### Records for this exercise
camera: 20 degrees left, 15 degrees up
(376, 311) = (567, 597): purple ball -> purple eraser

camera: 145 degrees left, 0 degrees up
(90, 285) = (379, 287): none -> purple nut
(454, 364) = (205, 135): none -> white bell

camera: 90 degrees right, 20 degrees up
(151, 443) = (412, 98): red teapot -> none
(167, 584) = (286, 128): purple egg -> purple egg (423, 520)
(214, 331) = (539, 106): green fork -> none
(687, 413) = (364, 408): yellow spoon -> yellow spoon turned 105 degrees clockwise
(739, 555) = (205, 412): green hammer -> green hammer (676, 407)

==

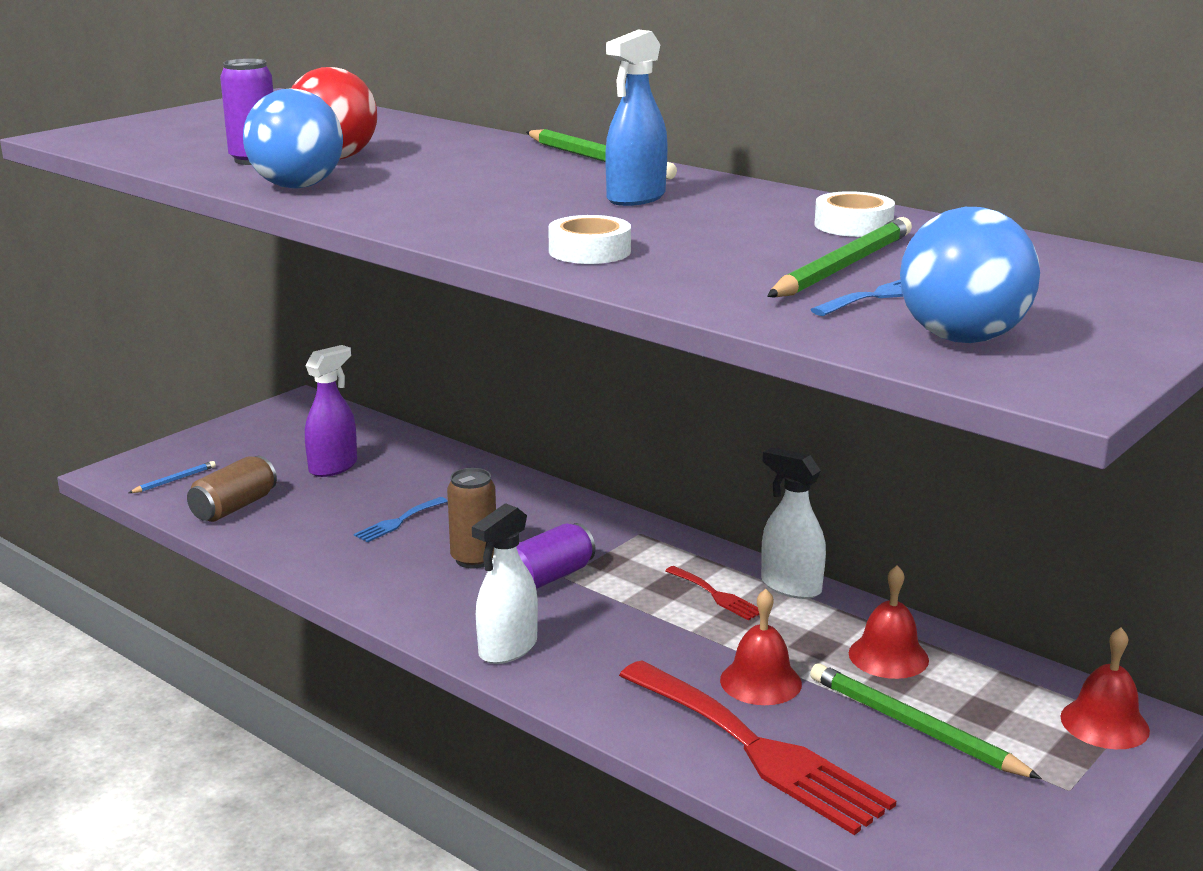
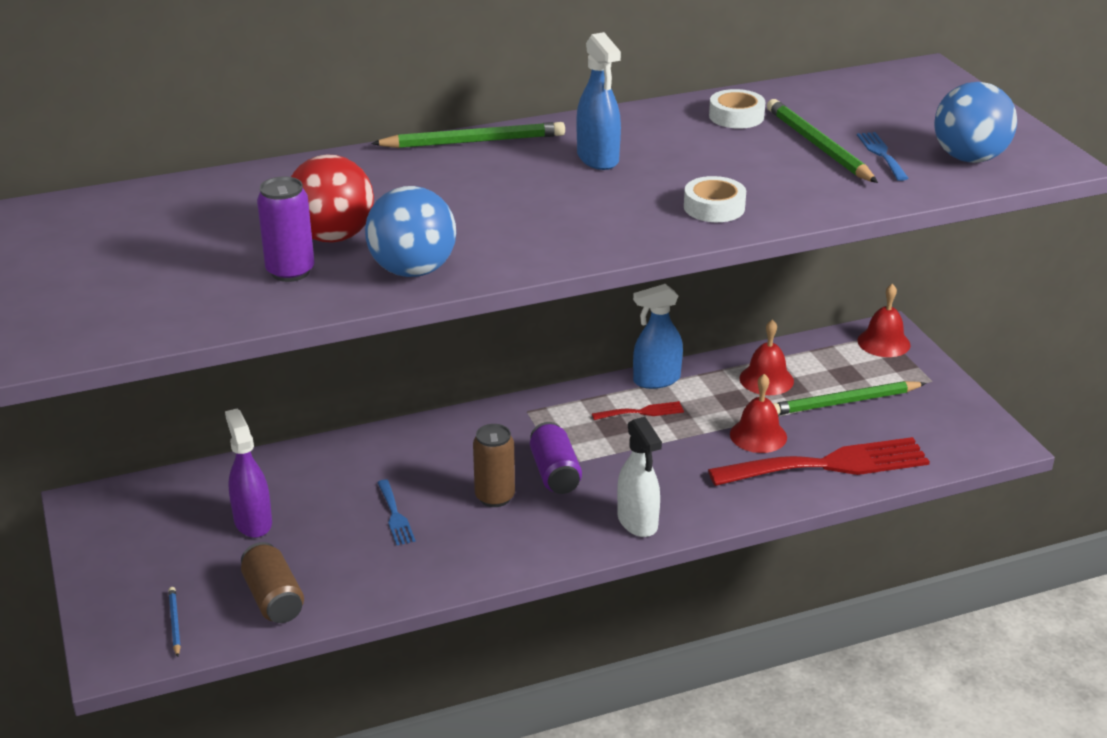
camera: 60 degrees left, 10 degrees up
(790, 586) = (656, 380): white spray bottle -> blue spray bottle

==

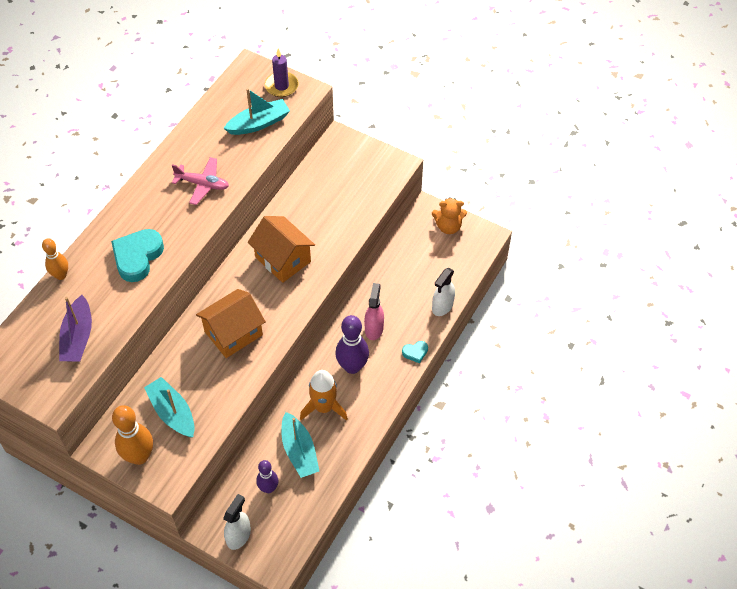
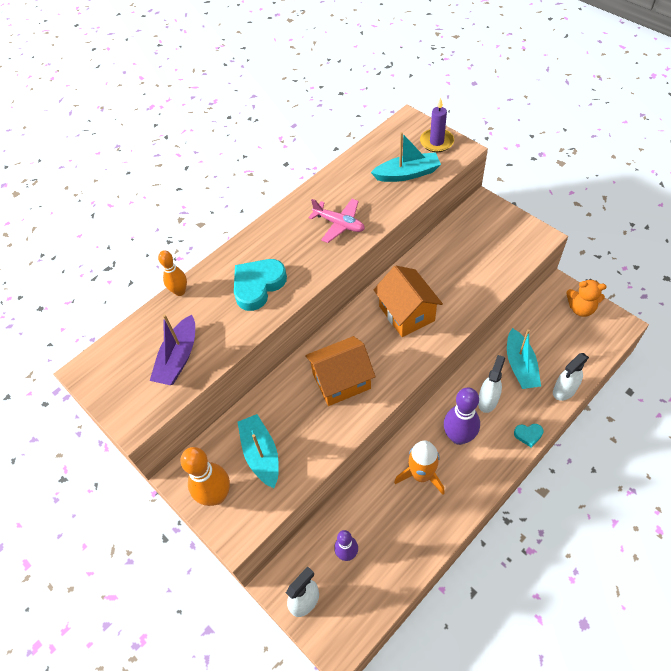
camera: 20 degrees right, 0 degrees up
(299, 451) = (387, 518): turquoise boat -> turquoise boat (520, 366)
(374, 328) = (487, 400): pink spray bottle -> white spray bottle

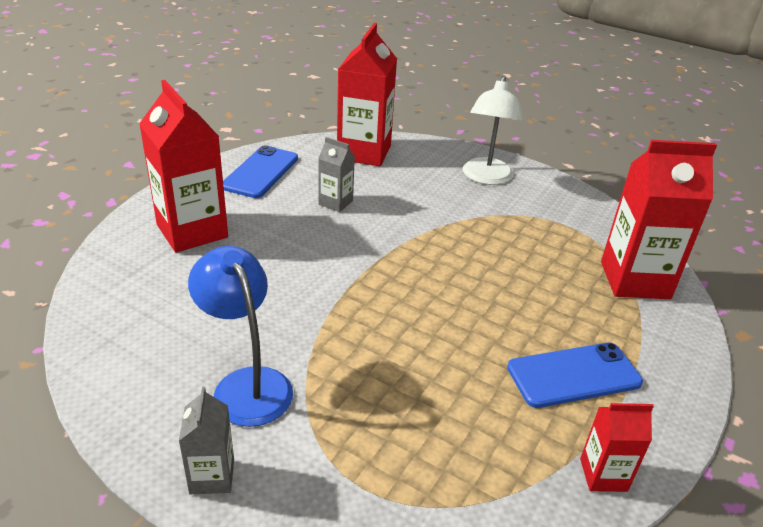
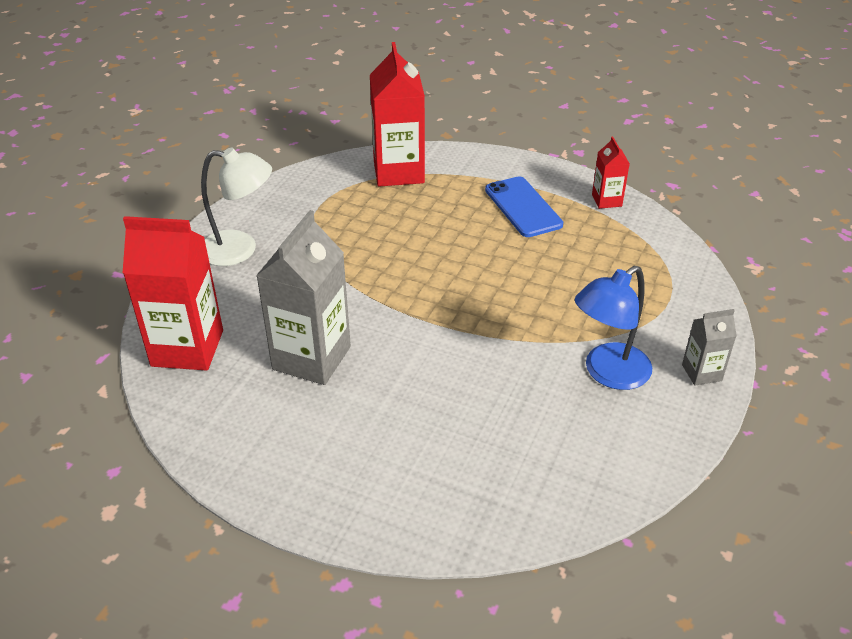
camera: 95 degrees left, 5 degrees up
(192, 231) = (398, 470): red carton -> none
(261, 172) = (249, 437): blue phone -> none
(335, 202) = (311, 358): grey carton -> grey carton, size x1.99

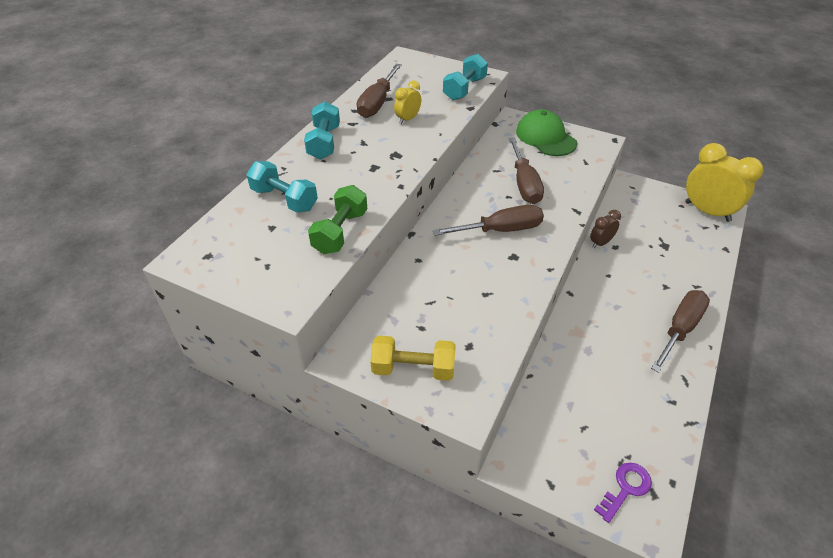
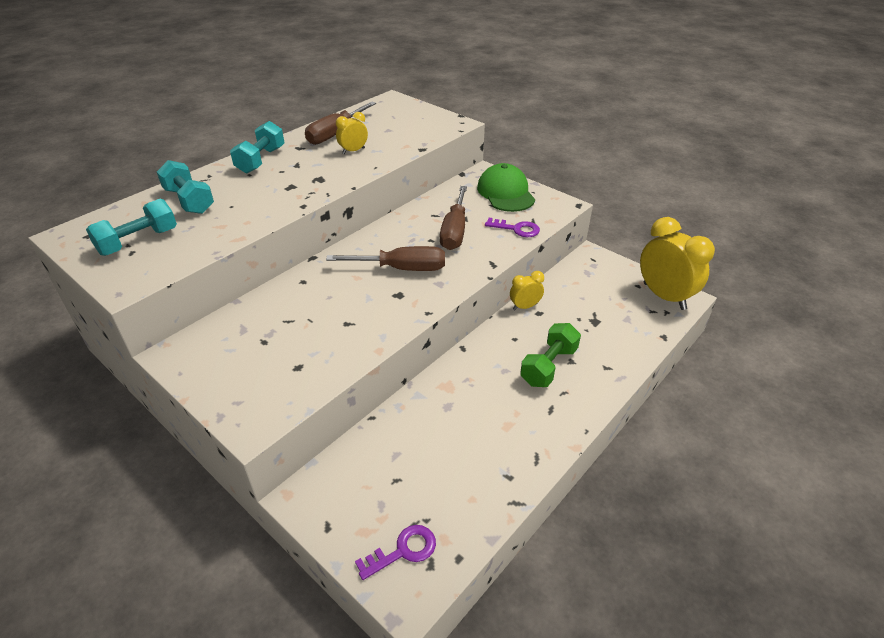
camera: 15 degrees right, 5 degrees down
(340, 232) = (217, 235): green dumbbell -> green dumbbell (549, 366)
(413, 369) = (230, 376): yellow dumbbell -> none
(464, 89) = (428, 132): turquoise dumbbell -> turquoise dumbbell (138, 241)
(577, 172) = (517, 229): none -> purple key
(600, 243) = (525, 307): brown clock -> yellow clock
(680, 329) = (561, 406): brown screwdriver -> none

### Assigned task
What you give back should be only the lines of the records above, starting at the line with "camera: 20 degrees left, 15 degrees up" and ending at the line with "(739, 555) = (205, 412): green", restated word for word.

### Exercise response
camera: 20 degrees left, 15 degrees up
(376, 311) = (567, 597): purple ball -> purple eraser

camera: 145 degrees left, 0 degrees up
(90, 285) = (379, 287): none -> purple nut
(454, 364) = (205, 135): none -> white bell

camera: 90 degrees right, 20 degrees up
(151, 443) = (412, 98): red teapot -> none
(167, 584) = (286, 128): purple egg -> purple egg (423, 520)
(214, 331) = (539, 106): green fork -> none
(687, 413) = (364, 408): yellow spoon -> yellow spoon turned 105 degrees clockwise
(739, 555) = (205, 412): green hammer -> green hammer (676, 407)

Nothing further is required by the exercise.